[Scene difference descriptions]
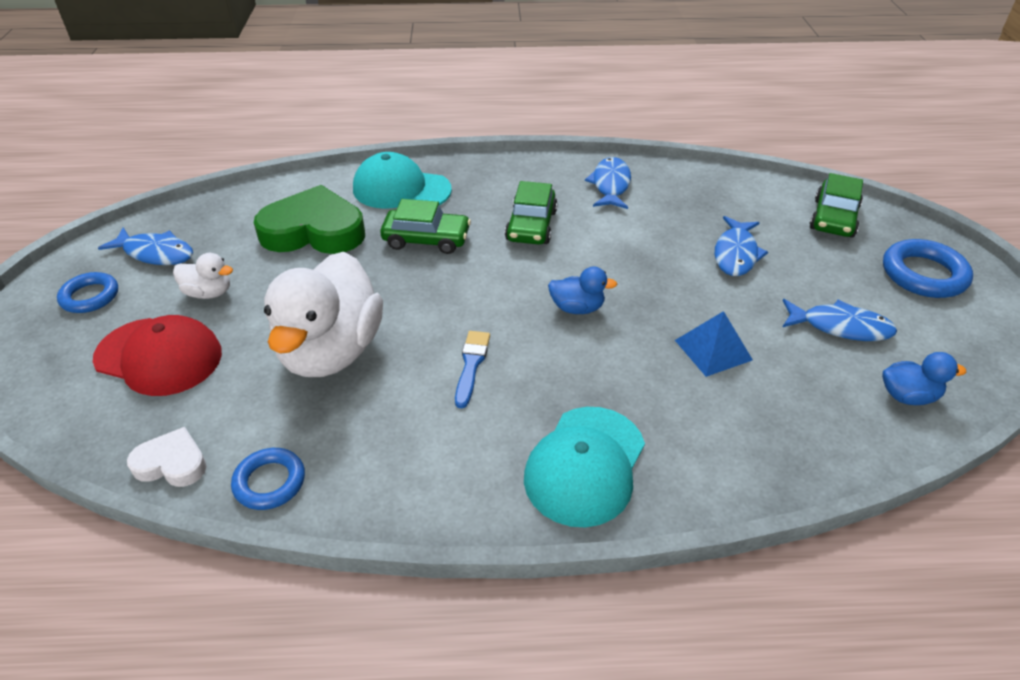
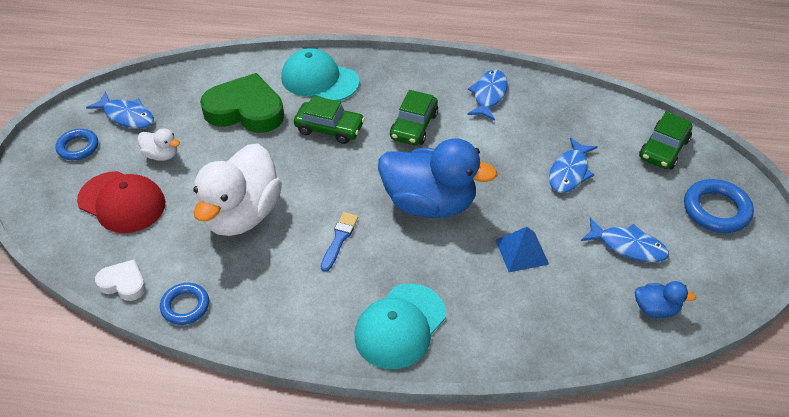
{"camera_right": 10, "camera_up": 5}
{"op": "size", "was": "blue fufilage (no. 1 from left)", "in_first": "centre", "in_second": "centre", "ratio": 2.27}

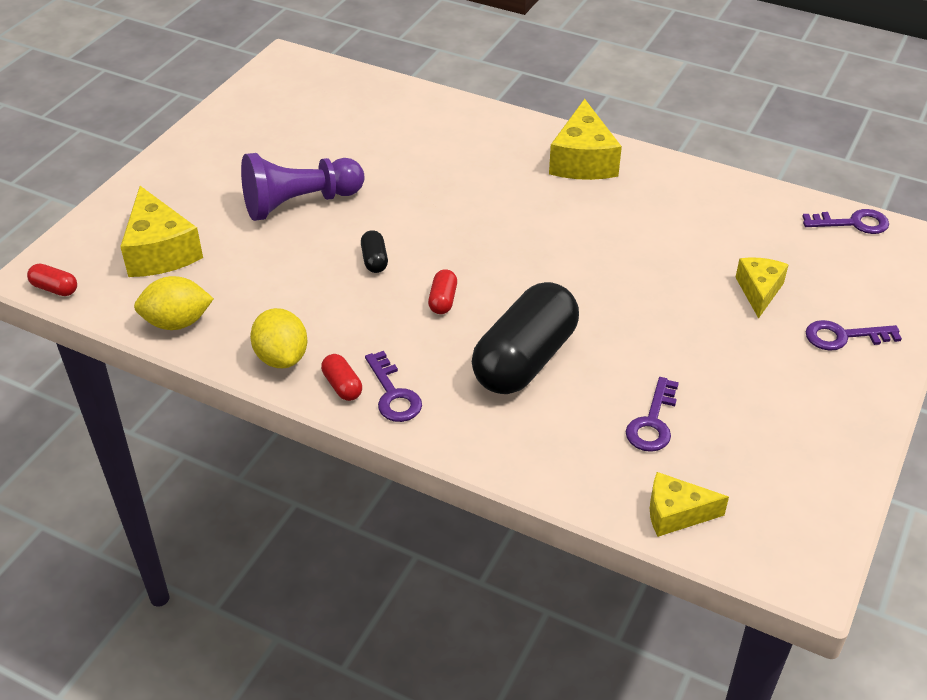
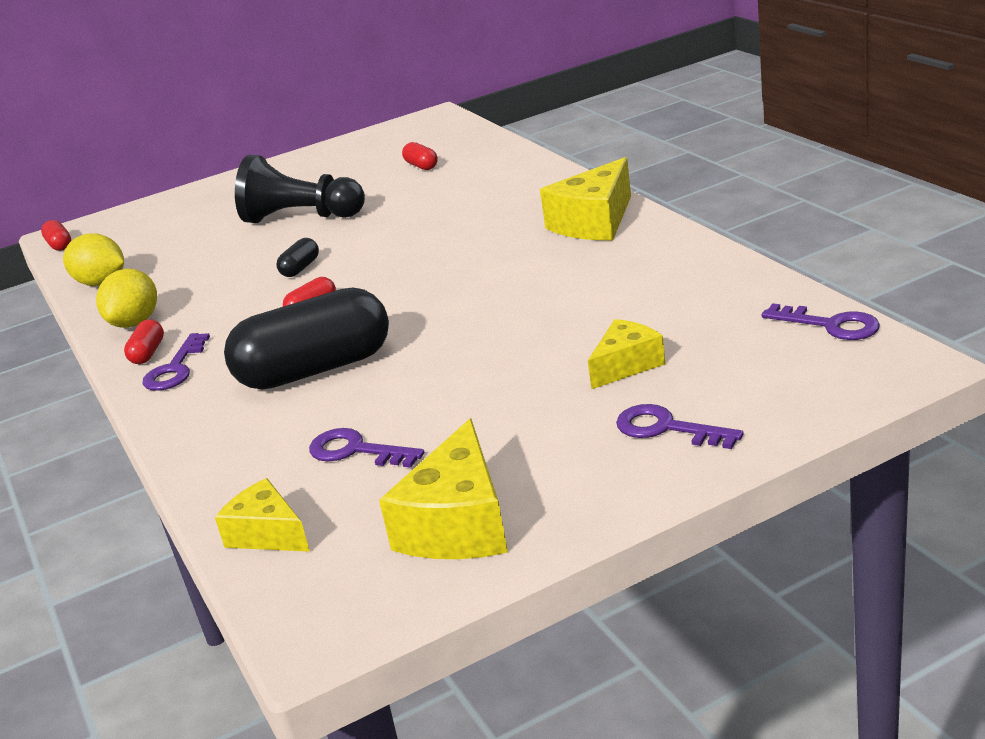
{"camera_right": 40, "camera_up": -15}
{"op": "colour", "was": "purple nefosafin", "now": "black nefosafin", "in_first": "top left", "in_second": "top left"}
{"op": "relocated", "was": "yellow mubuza (no. 1 from left in the first image)", "now": "yellow mubuza (no. 2 from left)", "in_first": "top left", "in_second": "centre"}
{"op": "spun", "was": "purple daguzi (no. 2 from left)", "in_first": "middle right", "in_second": "centre", "clockwise": 60}
{"op": "appeared", "now": "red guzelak (no. 4 from left)", "in_second": "top centre"}

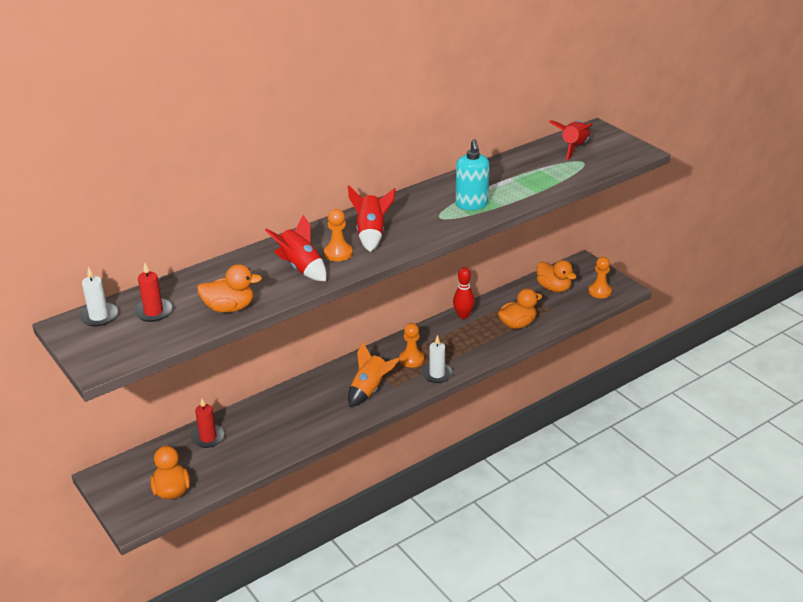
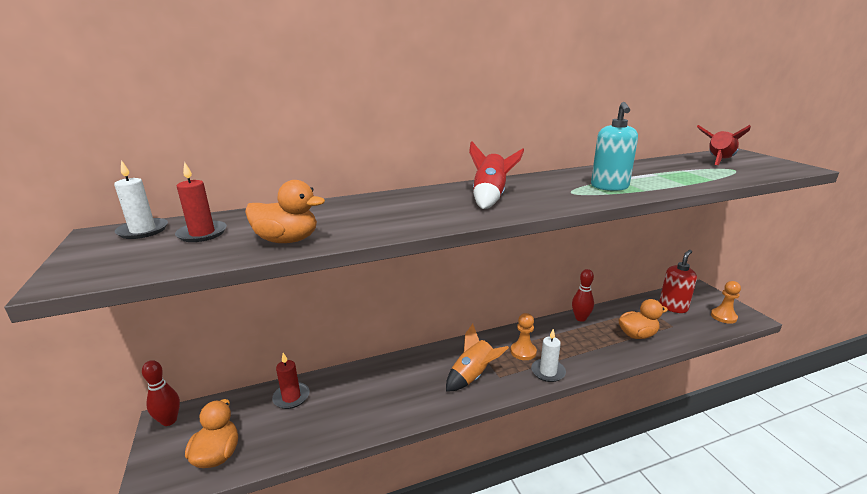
{"camera_right": 15, "camera_up": -10}
{"op": "missing", "was": "orange nefosafin (no. 1 from left)", "in_first": "centre"}
{"op": "missing", "was": "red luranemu (no. 1 from left)", "in_first": "centre"}
{"op": "exchanged", "was": "orange fufilage (no. 4 from left)", "now": "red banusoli", "in_first": "middle right", "in_second": "middle right"}
{"op": "appeared", "now": "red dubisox (no. 1 from left)", "in_second": "bottom left"}

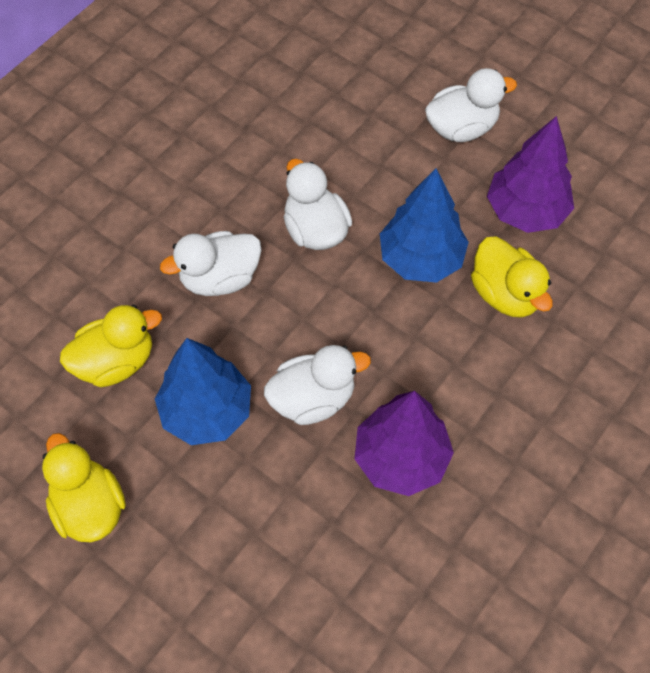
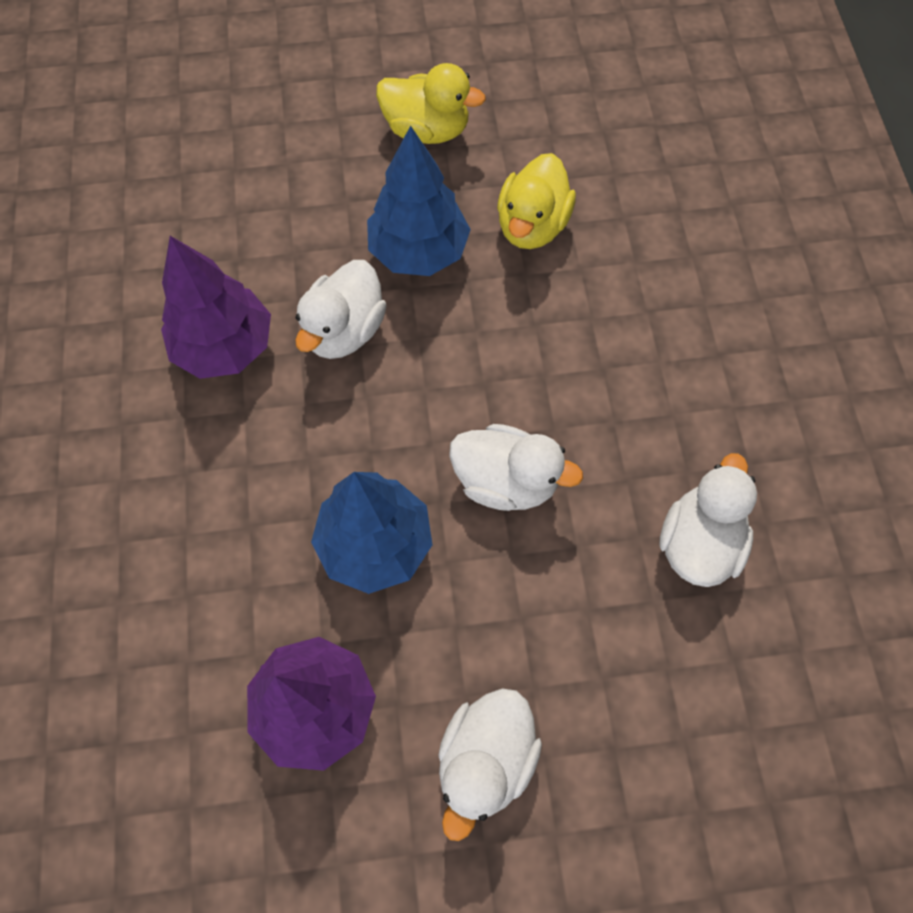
{"camera_right": 135, "camera_up": 5}
{"op": "relocated", "was": "white fufilage (no. 1 from left in the first image)", "now": "white fufilage (no. 4 from left)", "in_first": "middle left", "in_second": "middle right"}
{"op": "missing", "was": "yellow fufilage (no. 3 from left)", "in_first": "middle right"}

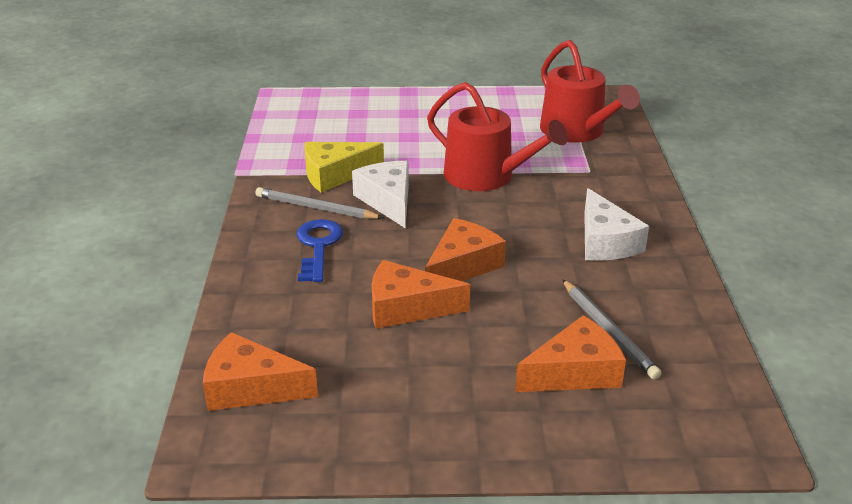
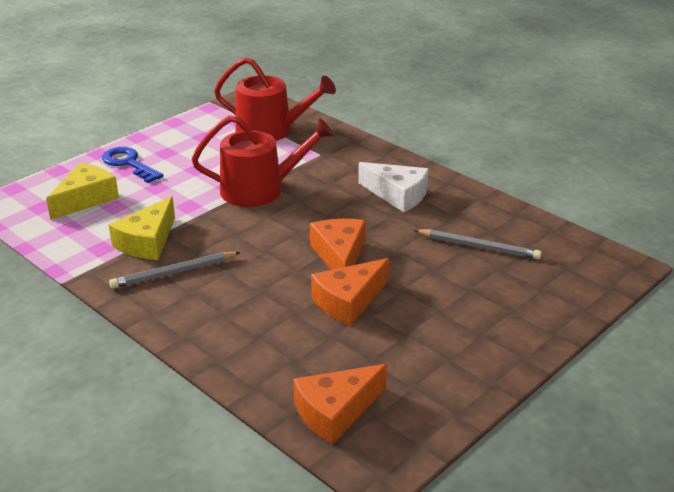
{"camera_right": -45, "camera_up": 0}
{"op": "missing", "was": "white mubuza (no. 1 from left)", "in_first": "centre"}
{"op": "relocated", "was": "blue daguzi", "in_first": "centre", "in_second": "middle left"}
{"op": "missing", "was": "orange mubuza (no. 4 from left)", "in_first": "bottom right"}
{"op": "appeared", "now": "yellow mubuza (no. 1 from left)", "in_second": "middle left"}

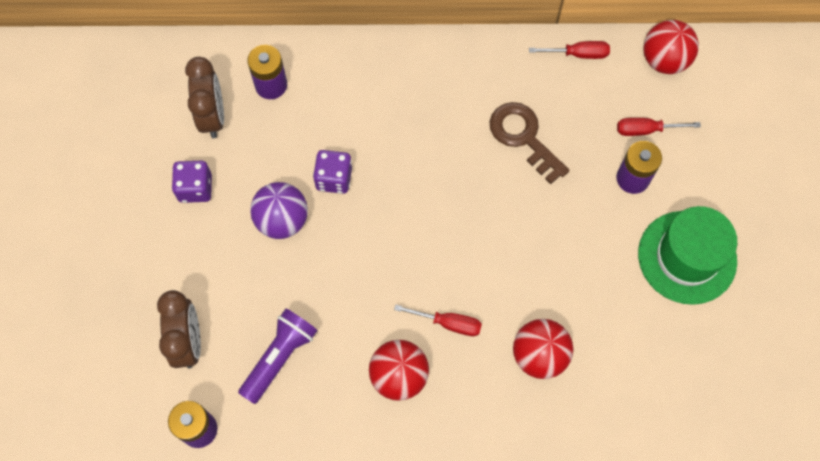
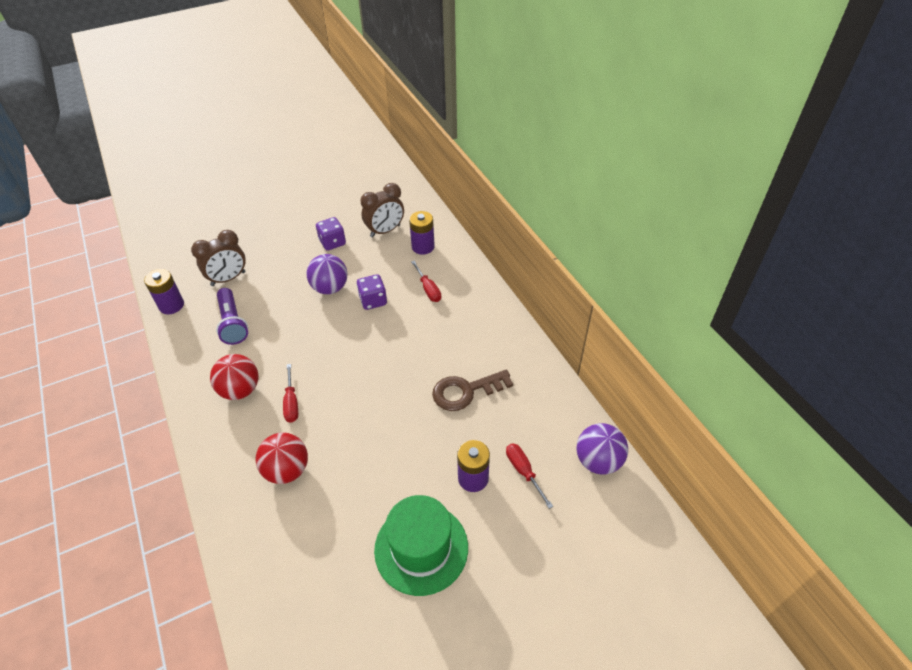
{"camera_right": 65, "camera_up": -20}
{"op": "colour", "was": "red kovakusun (no. 3 from left)", "now": "purple kovakusun (no. 2 from left)", "in_first": "top right", "in_second": "bottom centre"}
{"op": "relocated", "was": "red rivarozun (no. 2 from left)", "in_first": "top right", "in_second": "centre"}
{"op": "spun", "was": "brown daguzi", "in_first": "top centre", "in_second": "centre", "clockwise": -135}
{"op": "spun", "was": "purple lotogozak", "in_first": "bottom centre", "in_second": "middle left", "clockwise": 60}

» **Work order**:
The copy you produce must hold all the records above exactly and none of their pictures.

» **The answer**:
{"camera_right": 10, "camera_up": 5}
{"op": "size", "was": "blue fufilage (no. 1 from left)", "in_first": "centre", "in_second": "centre", "ratio": 2.27}

{"camera_right": 40, "camera_up": -15}
{"op": "colour", "was": "purple nefosafin", "now": "black nefosafin", "in_first": "top left", "in_second": "top left"}
{"op": "relocated", "was": "yellow mubuza (no. 1 from left in the first image)", "now": "yellow mubuza (no. 2 from left)", "in_first": "top left", "in_second": "centre"}
{"op": "spun", "was": "purple daguzi (no. 2 from left)", "in_first": "middle right", "in_second": "centre", "clockwise": 60}
{"op": "appeared", "now": "red guzelak (no. 4 from left)", "in_second": "top centre"}

{"camera_right": 15, "camera_up": -10}
{"op": "missing", "was": "orange nefosafin (no. 1 from left)", "in_first": "centre"}
{"op": "missing", "was": "red luranemu (no. 1 from left)", "in_first": "centre"}
{"op": "exchanged", "was": "orange fufilage (no. 4 from left)", "now": "red banusoli", "in_first": "middle right", "in_second": "middle right"}
{"op": "appeared", "now": "red dubisox (no. 1 from left)", "in_second": "bottom left"}

{"camera_right": 135, "camera_up": 5}
{"op": "relocated", "was": "white fufilage (no. 1 from left in the first image)", "now": "white fufilage (no. 4 from left)", "in_first": "middle left", "in_second": "middle right"}
{"op": "missing", "was": "yellow fufilage (no. 3 from left)", "in_first": "middle right"}

{"camera_right": -45, "camera_up": 0}
{"op": "missing", "was": "white mubuza (no. 1 from left)", "in_first": "centre"}
{"op": "relocated", "was": "blue daguzi", "in_first": "centre", "in_second": "middle left"}
{"op": "missing", "was": "orange mubuza (no. 4 from left)", "in_first": "bottom right"}
{"op": "appeared", "now": "yellow mubuza (no. 1 from left)", "in_second": "middle left"}

{"camera_right": 65, "camera_up": -20}
{"op": "colour", "was": "red kovakusun (no. 3 from left)", "now": "purple kovakusun (no. 2 from left)", "in_first": "top right", "in_second": "bottom centre"}
{"op": "relocated", "was": "red rivarozun (no. 2 from left)", "in_first": "top right", "in_second": "centre"}
{"op": "spun", "was": "brown daguzi", "in_first": "top centre", "in_second": "centre", "clockwise": -135}
{"op": "spun", "was": "purple lotogozak", "in_first": "bottom centre", "in_second": "middle left", "clockwise": 60}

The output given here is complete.